▸ **YOUR OBJECTIVE**: An exact transcription of every entry is required, with the images left out.

Before-and-after object listings
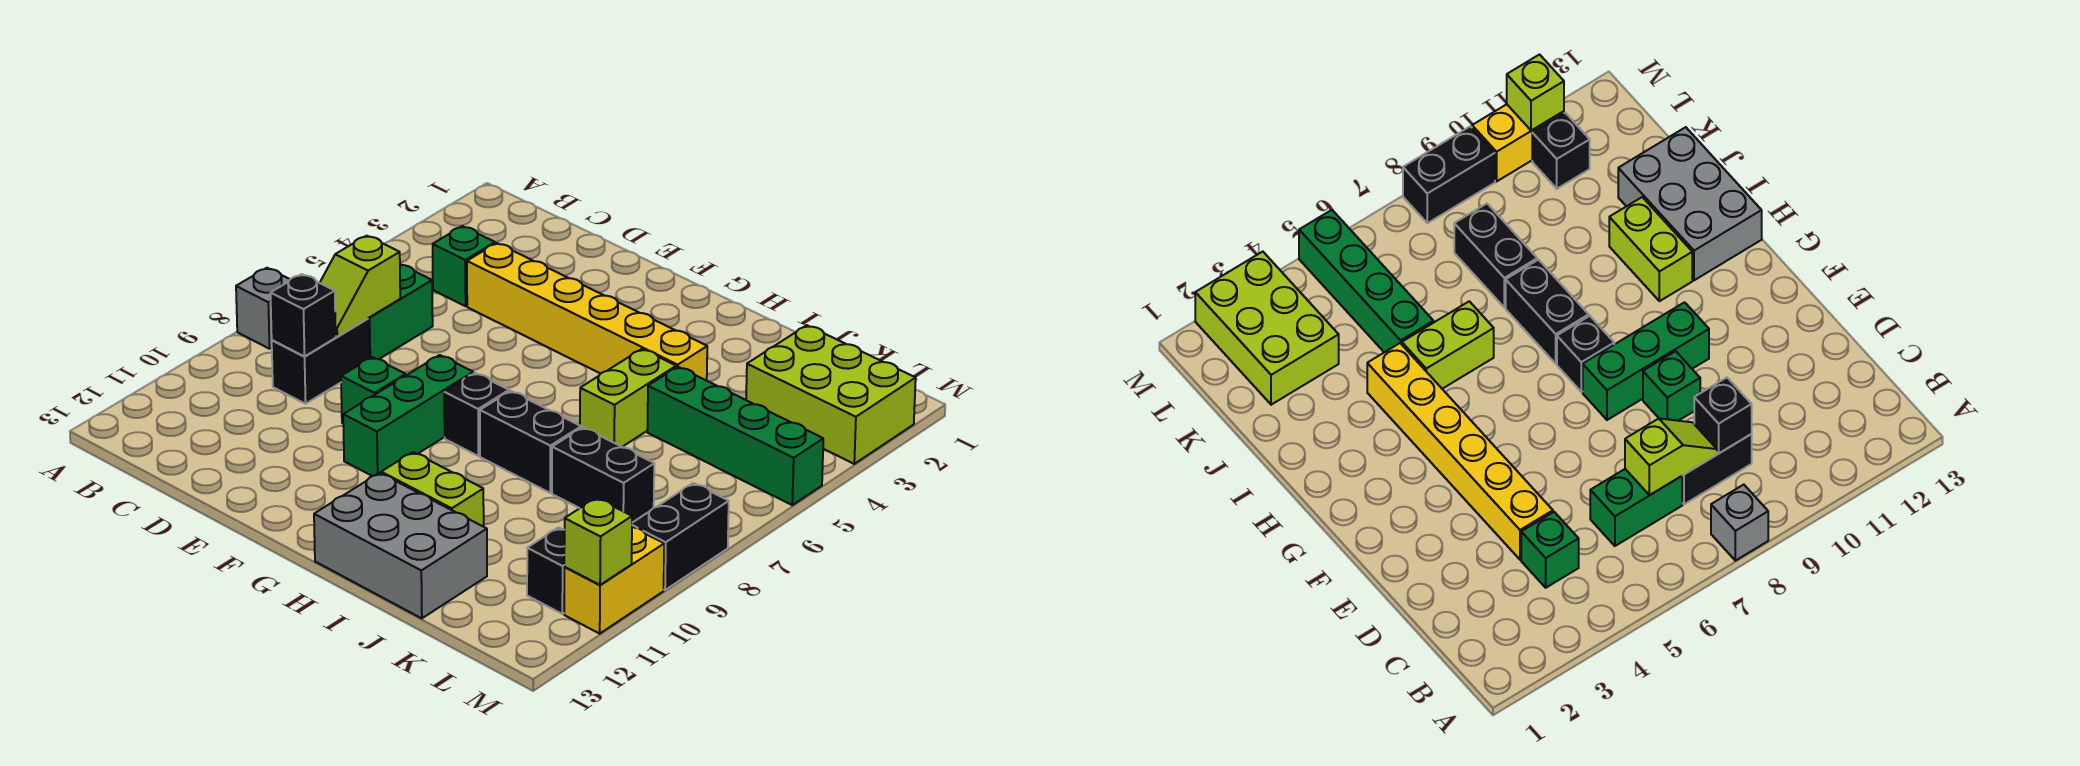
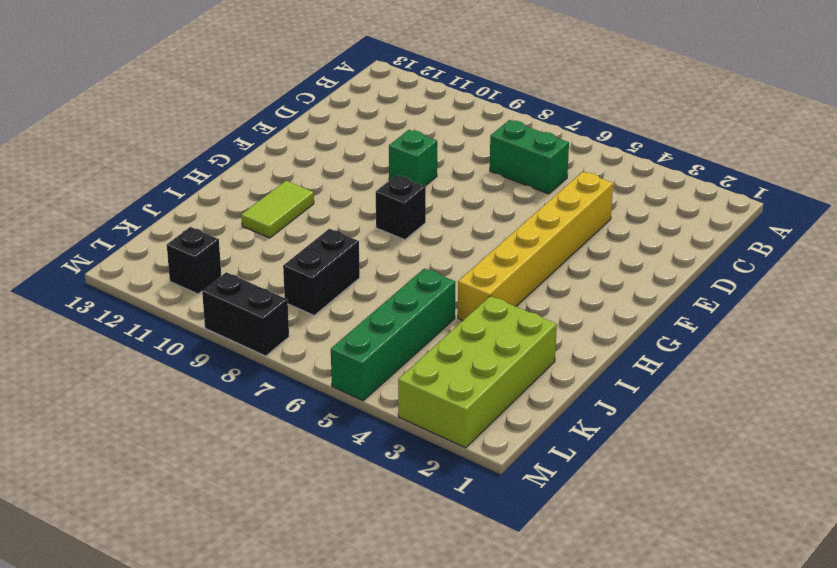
lime tile H11:I11 level 1 -> lime brick H11:I11 level 1
lime brick J2:M3 level 1 -> lime brick K2:M3 level 1
none -> grey brick A8 level 1
none -> green brick C4 level 1
none -> black brick C8:C9 level 1

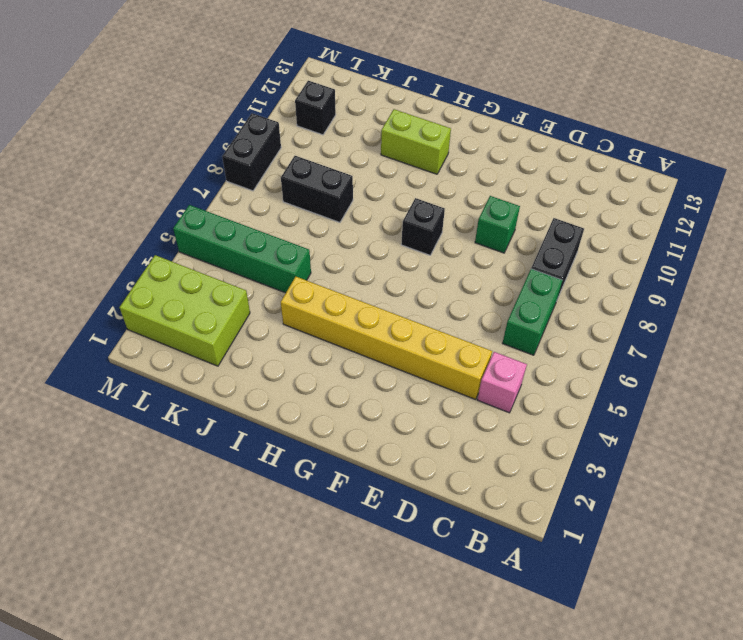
pink brick C4 level 1 -> green brick C4 level 1
none -> grey brick A8 level 1
none -> green brick F8:F10 level 1
none -> black brick H8:I8 level 1

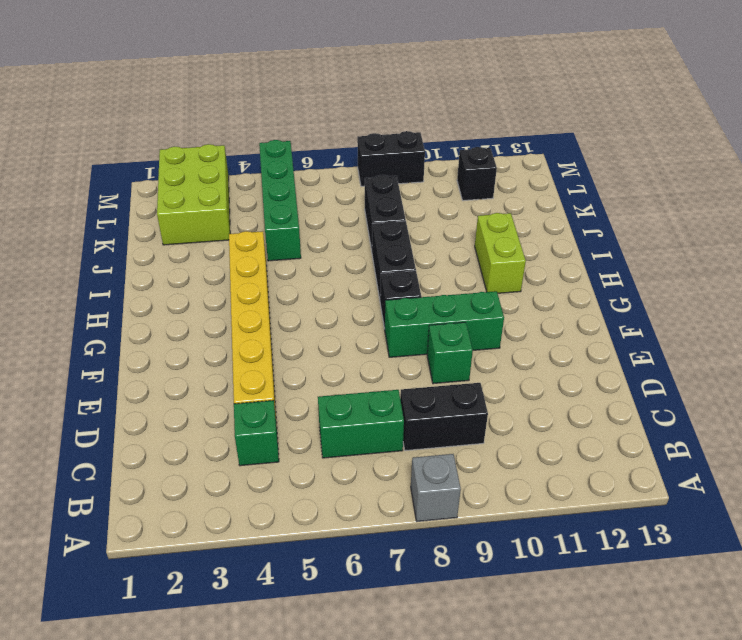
none -> grey brick H12:J13 level 1
none -> lime brick I5:I6 level 1
none -> yellow brick M10:M11 level 1

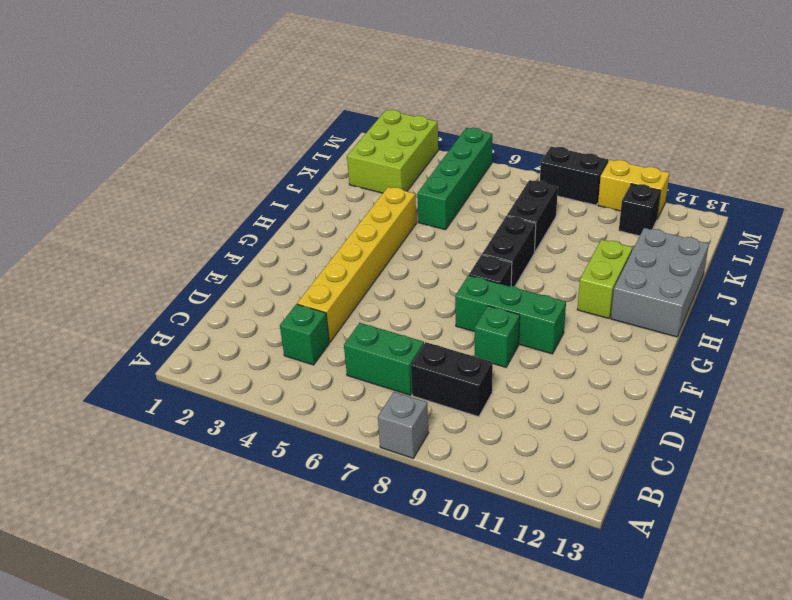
none -> lime brick I5:I6 level 1
none -> lime slope C7:C8 level 2 top 7
none -> black brick C9 level 2

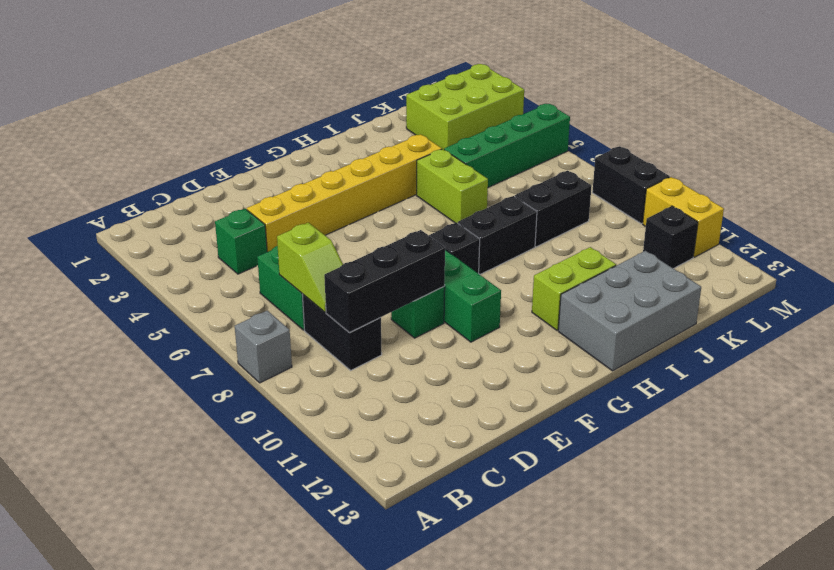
black brick C9:E9 level 2 -> black brick C9 level 2
none -> lime brick M11 level 2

▸ **TASK RESPONSE**:
lime tile H11:I11 level 1 -> lime brick H11:I11 level 1
lime brick J2:M3 level 1 -> lime brick K2:M3 level 1
none -> grey brick A8 level 1
none -> green brick C4 level 1
none -> black brick C8:C9 level 1

pink brick C4 level 1 -> green brick C4 level 1
none -> grey brick A8 level 1
none -> green brick F8:F10 level 1
none -> black brick H8:I8 level 1

none -> grey brick H12:J13 level 1
none -> lime brick I5:I6 level 1
none -> yellow brick M10:M11 level 1

none -> lime brick I5:I6 level 1
none -> lime slope C7:C8 level 2 top 7
none -> black brick C9 level 2

black brick C9:E9 level 2 -> black brick C9 level 2
none -> lime brick M11 level 2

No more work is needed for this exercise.